**WORK ORDER:** The span to repeat in the listing below runs from the line containing "SONAR3 pin ECHO: GP20 -> GP19" to the line containing "SOIL pin AO: A1 -> A2", inclusive. Repeat it exactly, and only it.

---------- DATA TO USE ----------

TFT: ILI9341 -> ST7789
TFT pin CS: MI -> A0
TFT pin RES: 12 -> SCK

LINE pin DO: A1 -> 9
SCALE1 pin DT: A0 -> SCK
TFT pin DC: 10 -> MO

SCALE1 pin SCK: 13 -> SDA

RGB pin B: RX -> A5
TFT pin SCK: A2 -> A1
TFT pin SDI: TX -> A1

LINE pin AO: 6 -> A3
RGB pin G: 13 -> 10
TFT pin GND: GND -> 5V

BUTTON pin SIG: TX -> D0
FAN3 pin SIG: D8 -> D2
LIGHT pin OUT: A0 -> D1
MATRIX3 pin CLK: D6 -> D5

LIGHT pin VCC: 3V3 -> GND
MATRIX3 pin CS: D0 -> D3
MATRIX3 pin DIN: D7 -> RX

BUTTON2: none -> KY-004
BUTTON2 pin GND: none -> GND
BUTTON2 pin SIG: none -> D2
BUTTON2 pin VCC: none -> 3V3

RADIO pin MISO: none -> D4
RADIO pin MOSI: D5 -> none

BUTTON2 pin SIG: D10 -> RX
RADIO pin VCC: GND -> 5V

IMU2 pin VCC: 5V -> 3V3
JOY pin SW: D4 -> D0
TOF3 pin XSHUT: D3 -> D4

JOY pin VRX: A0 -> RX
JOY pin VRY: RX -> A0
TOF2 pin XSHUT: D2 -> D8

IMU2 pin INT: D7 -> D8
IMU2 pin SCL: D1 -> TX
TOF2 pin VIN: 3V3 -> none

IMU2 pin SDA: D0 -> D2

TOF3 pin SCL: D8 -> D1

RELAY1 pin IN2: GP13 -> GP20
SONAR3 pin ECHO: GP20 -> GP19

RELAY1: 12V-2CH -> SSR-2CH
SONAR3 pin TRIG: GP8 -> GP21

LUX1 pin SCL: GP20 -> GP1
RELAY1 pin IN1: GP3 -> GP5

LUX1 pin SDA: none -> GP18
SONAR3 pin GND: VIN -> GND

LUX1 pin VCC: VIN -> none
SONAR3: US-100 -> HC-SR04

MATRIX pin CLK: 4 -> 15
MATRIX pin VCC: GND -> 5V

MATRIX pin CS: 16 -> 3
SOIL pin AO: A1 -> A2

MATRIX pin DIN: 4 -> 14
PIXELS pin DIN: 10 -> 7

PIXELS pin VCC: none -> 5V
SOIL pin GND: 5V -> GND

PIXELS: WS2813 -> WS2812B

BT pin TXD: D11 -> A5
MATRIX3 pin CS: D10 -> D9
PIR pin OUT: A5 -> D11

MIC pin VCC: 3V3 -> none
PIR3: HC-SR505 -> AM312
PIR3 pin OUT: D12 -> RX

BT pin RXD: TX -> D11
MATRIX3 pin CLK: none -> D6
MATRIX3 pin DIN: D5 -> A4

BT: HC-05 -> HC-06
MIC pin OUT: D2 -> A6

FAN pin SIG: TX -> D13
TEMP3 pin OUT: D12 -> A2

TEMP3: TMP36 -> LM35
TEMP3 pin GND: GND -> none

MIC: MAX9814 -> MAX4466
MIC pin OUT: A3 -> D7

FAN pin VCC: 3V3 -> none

----------

**TASK ANSWER:**
SONAR3 pin ECHO: GP20 -> GP19

RELAY1: 12V-2CH -> SSR-2CH
SONAR3 pin TRIG: GP8 -> GP21

LUX1 pin SCL: GP20 -> GP1
RELAY1 pin IN1: GP3 -> GP5

LUX1 pin SDA: none -> GP18
SONAR3 pin GND: VIN -> GND

LUX1 pin VCC: VIN -> none
SONAR3: US-100 -> HC-SR04

MATRIX pin CLK: 4 -> 15
MATRIX pin VCC: GND -> 5V

MATRIX pin CS: 16 -> 3
SOIL pin AO: A1 -> A2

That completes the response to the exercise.